- Instructions to follow -
Everything from the line with "U7: LTV-817 -> EL817" down to the line with "R2: 5.6 (BASE, U4/GP4) -> 15 (BASE, U4/GP4)" below must be printed exactly, those two lines included. Exclude pictures.
**** Records for processing ****
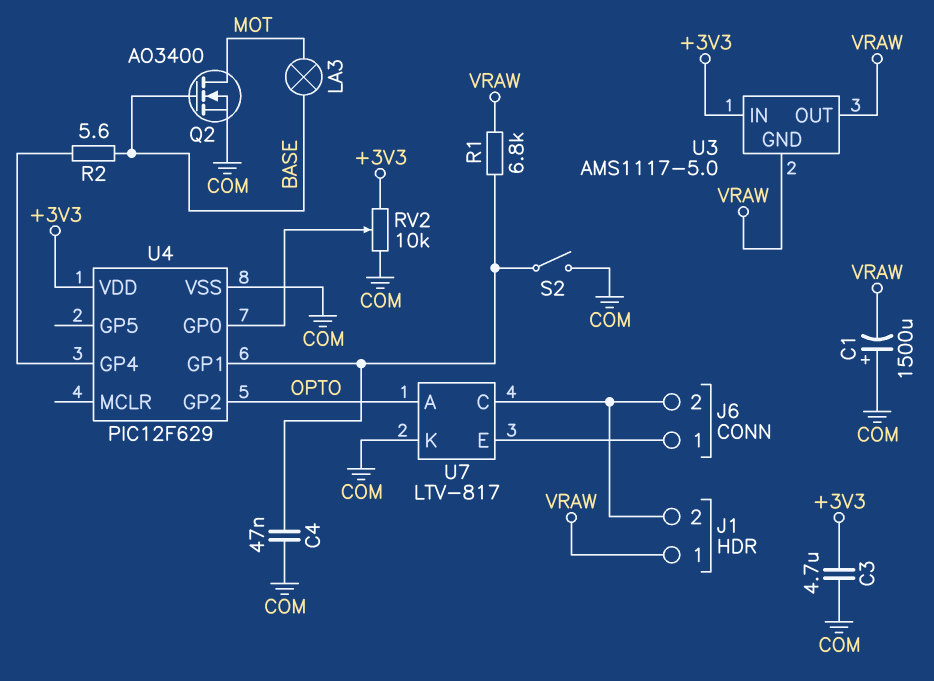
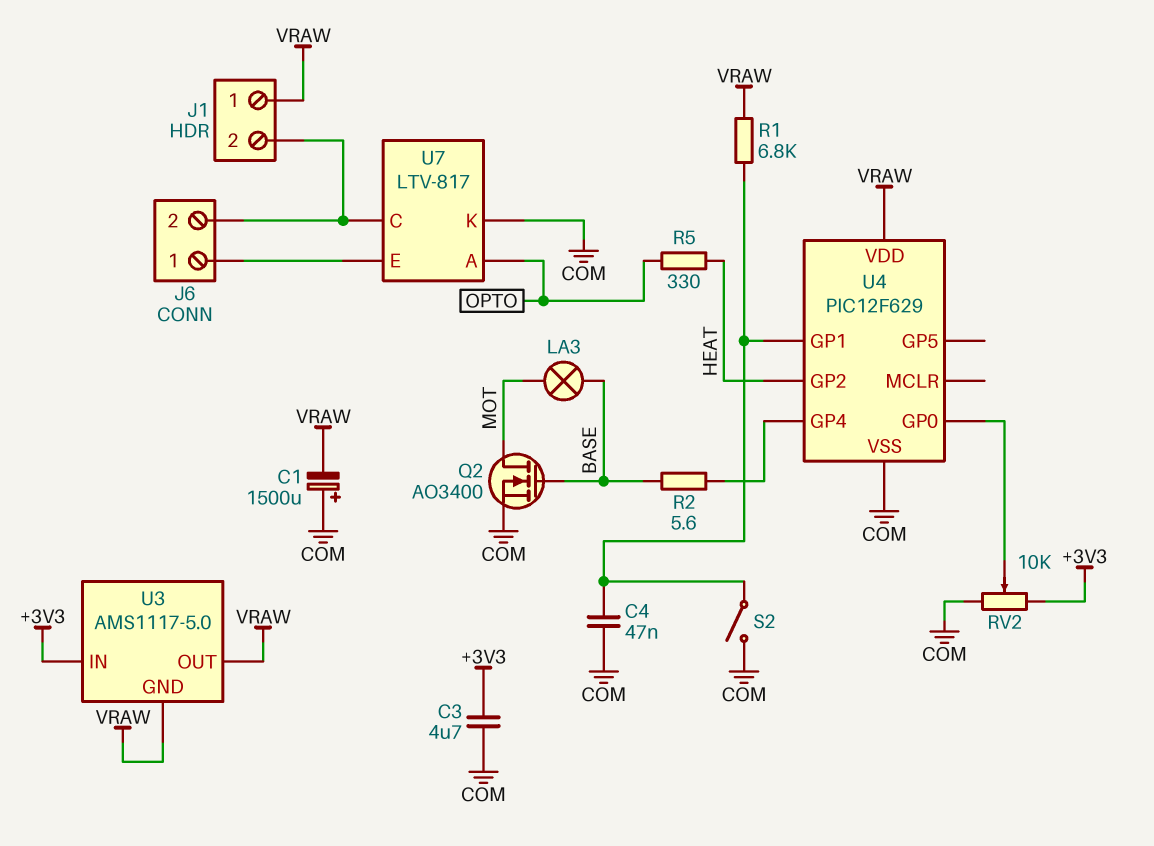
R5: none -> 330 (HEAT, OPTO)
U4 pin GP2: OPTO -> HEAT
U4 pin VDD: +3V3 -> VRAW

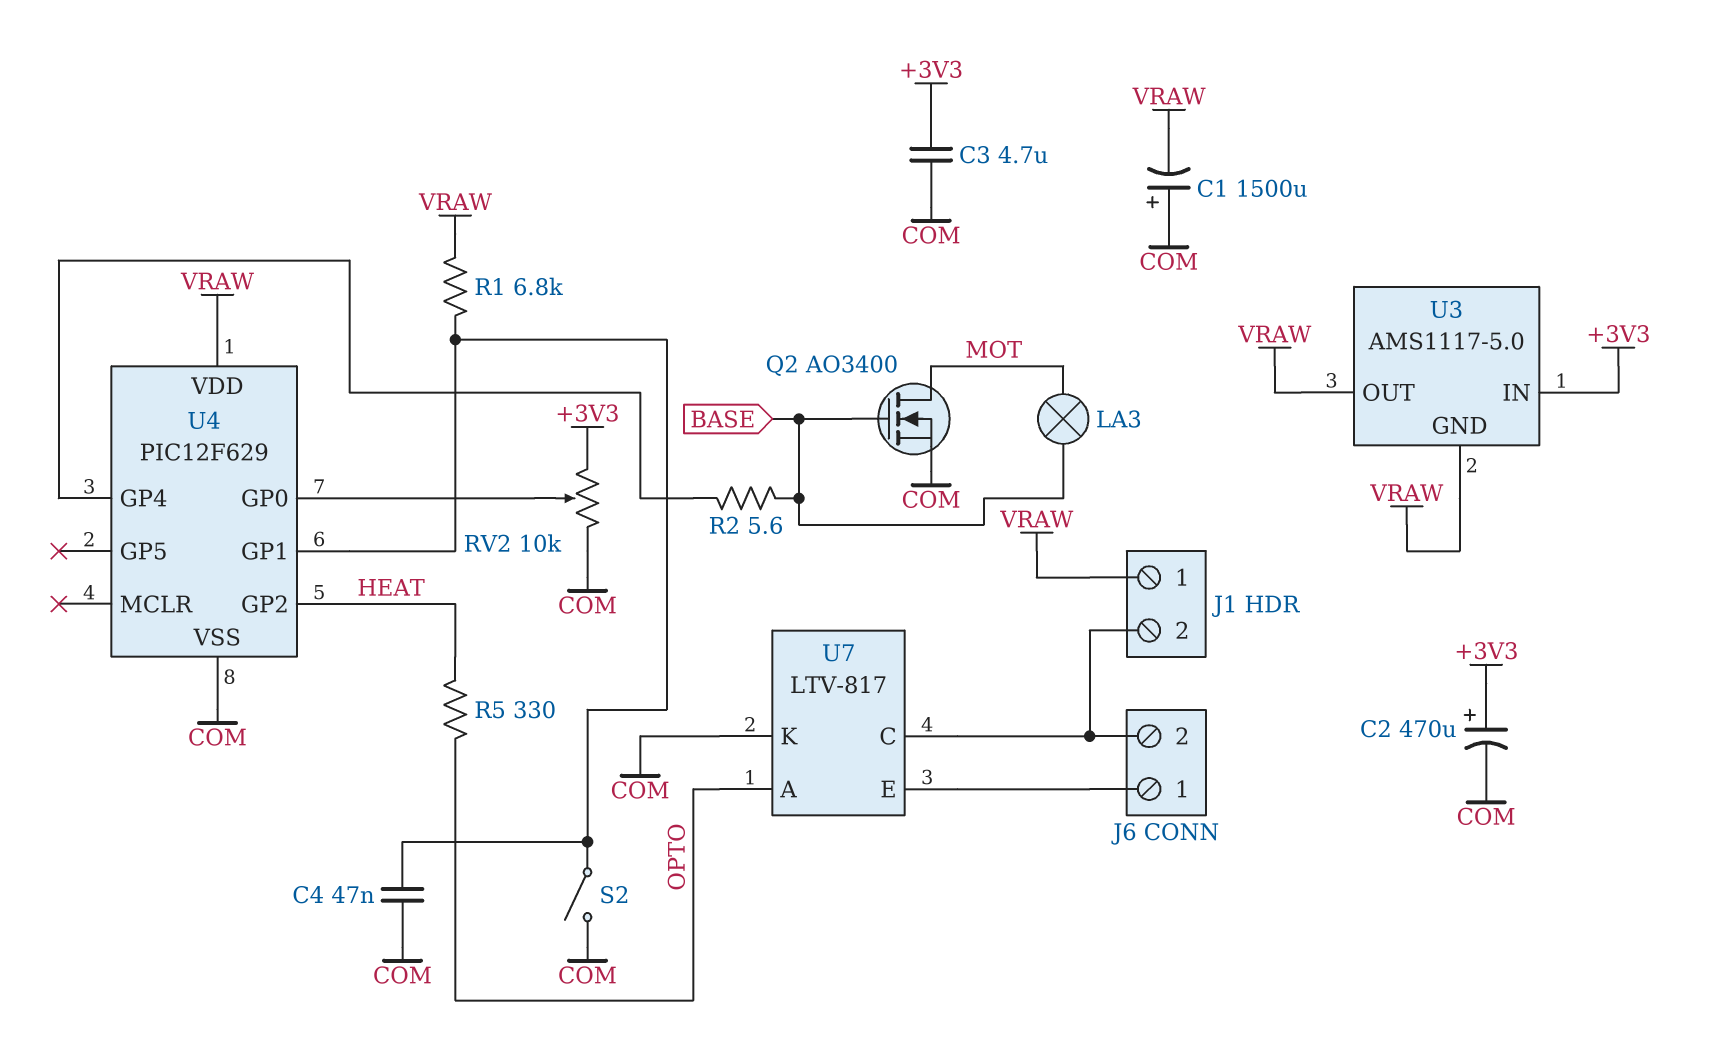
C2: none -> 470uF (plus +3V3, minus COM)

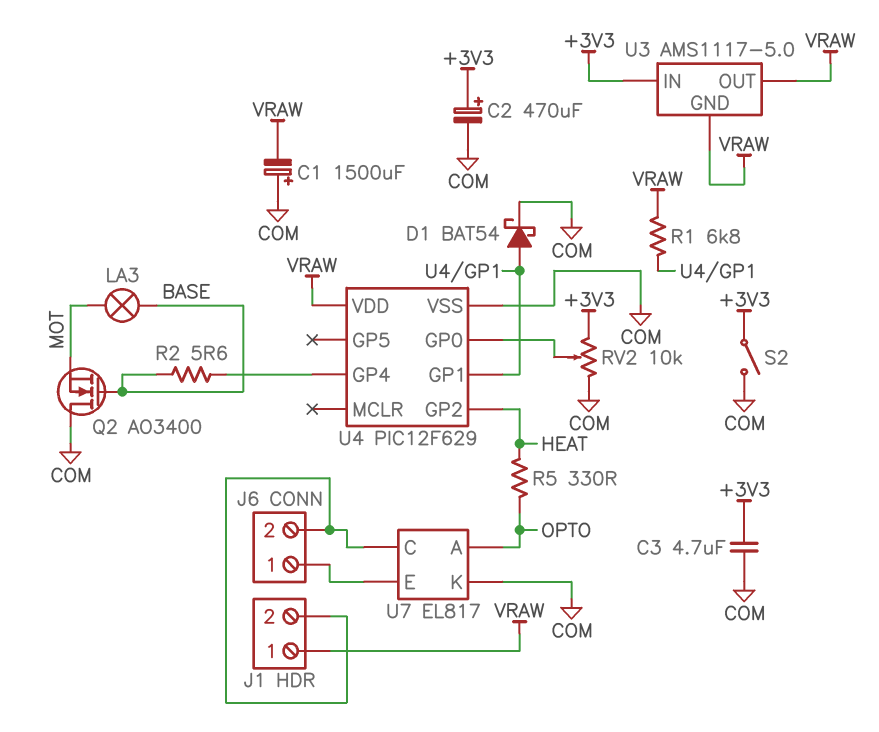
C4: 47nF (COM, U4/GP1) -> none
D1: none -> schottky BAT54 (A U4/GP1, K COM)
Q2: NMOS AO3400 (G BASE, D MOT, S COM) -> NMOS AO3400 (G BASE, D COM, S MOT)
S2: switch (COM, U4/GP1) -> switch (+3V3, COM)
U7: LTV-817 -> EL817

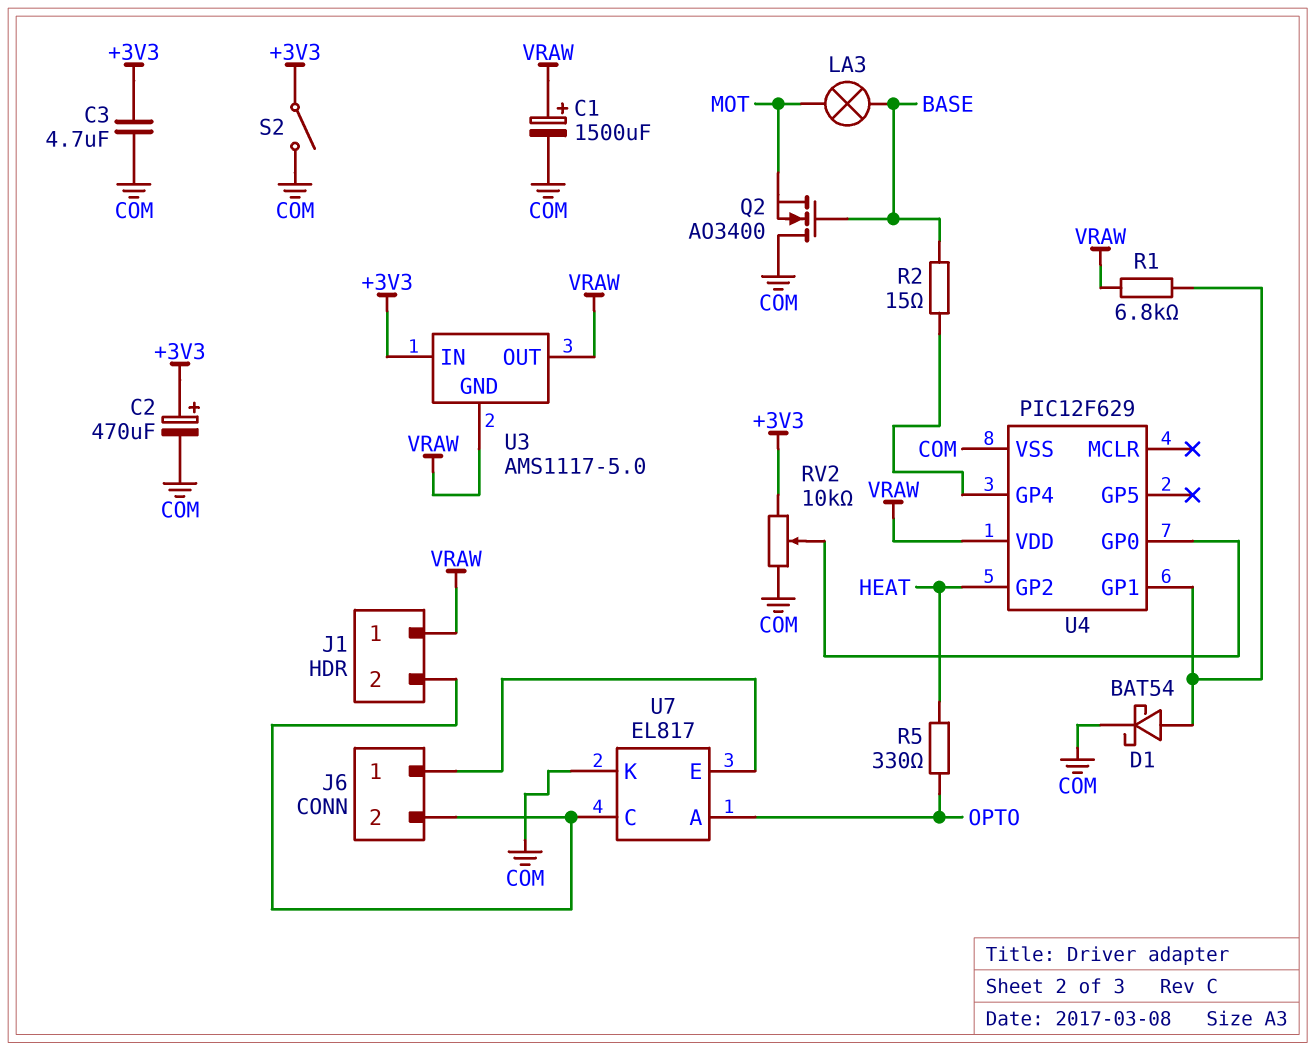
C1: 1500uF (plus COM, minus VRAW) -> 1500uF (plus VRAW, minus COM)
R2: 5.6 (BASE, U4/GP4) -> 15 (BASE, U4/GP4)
****
**** Records for processing ****
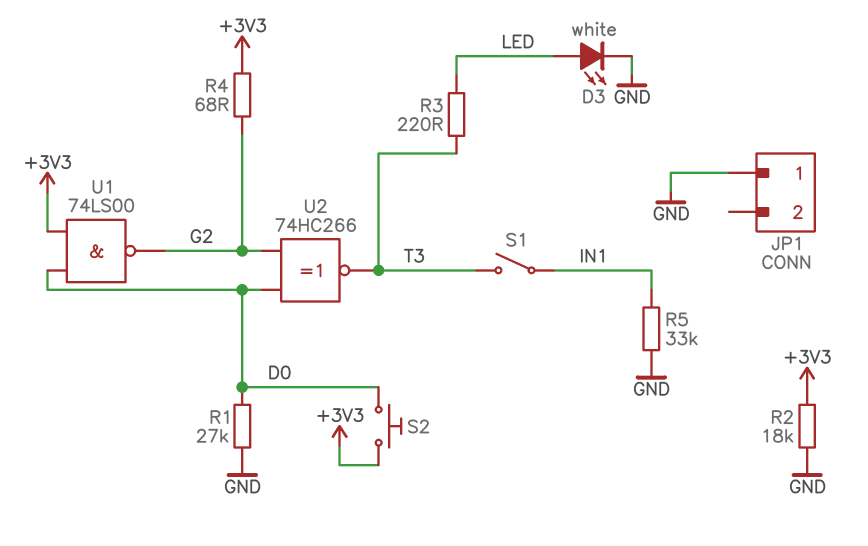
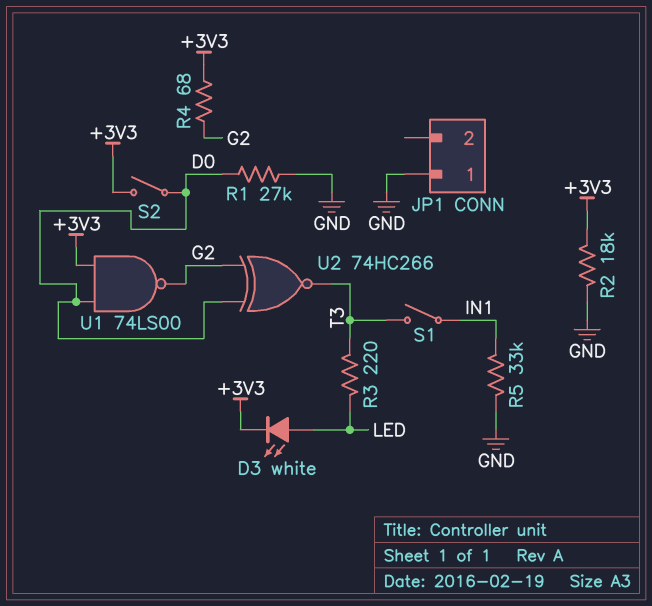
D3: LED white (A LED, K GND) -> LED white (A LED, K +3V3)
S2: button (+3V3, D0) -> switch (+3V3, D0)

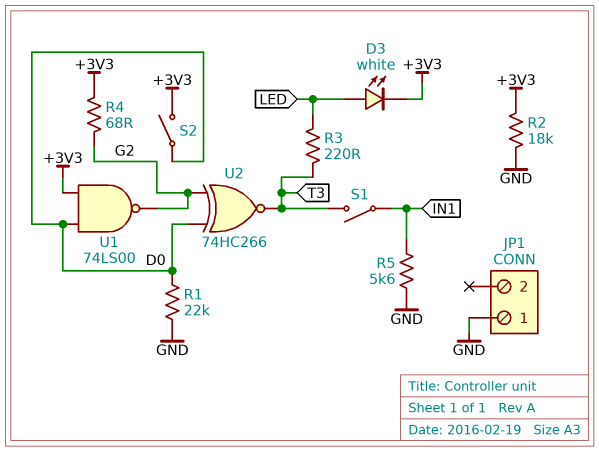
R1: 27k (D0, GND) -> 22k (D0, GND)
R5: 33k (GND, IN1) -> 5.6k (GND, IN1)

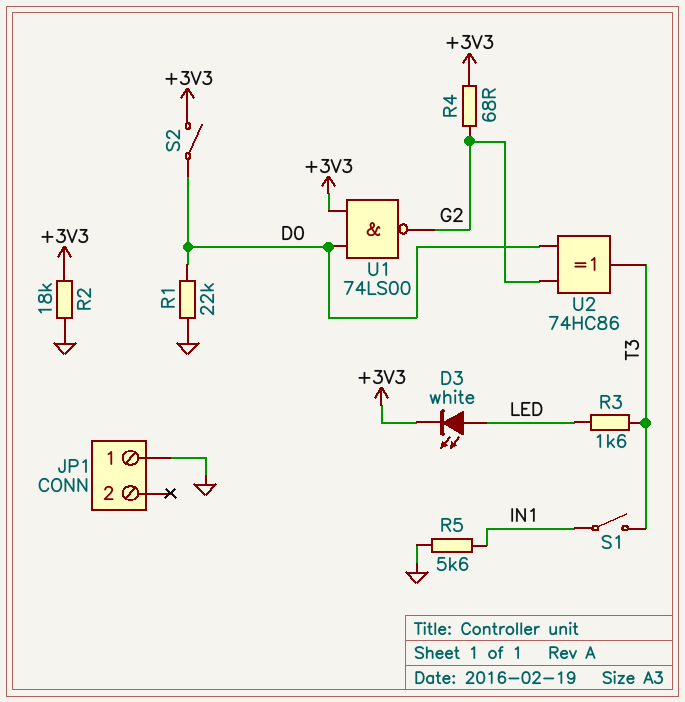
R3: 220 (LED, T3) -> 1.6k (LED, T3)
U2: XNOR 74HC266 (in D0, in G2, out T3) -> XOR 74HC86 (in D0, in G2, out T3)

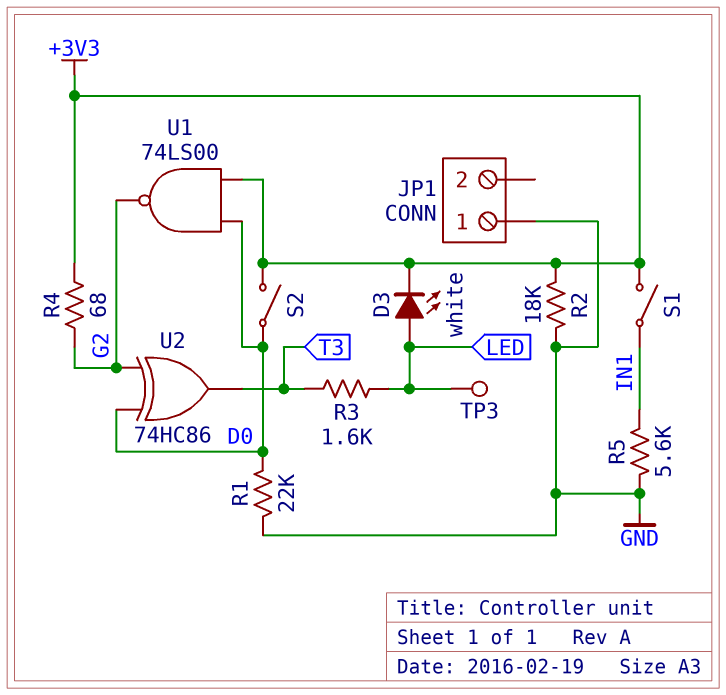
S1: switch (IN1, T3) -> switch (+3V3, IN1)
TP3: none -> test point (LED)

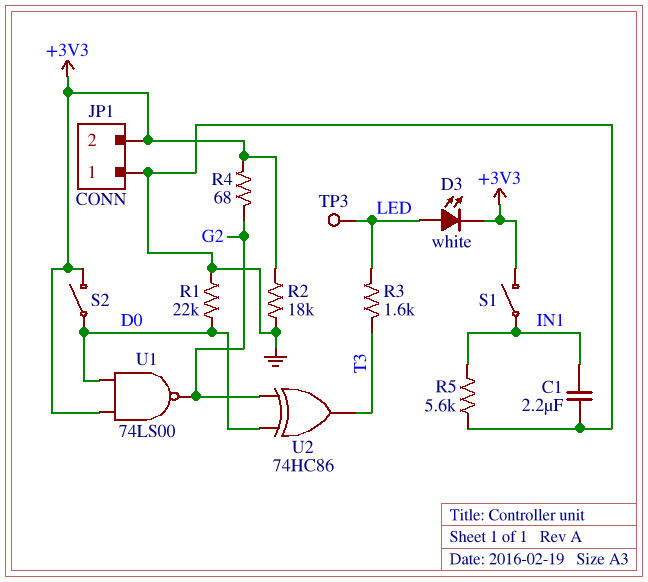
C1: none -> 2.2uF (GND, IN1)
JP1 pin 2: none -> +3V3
****
- Answer space -
U7: LTV-817 -> EL817

C1: 1500uF (plus COM, minus VRAW) -> 1500uF (plus VRAW, minus COM)
R2: 5.6 (BASE, U4/GP4) -> 15 (BASE, U4/GP4)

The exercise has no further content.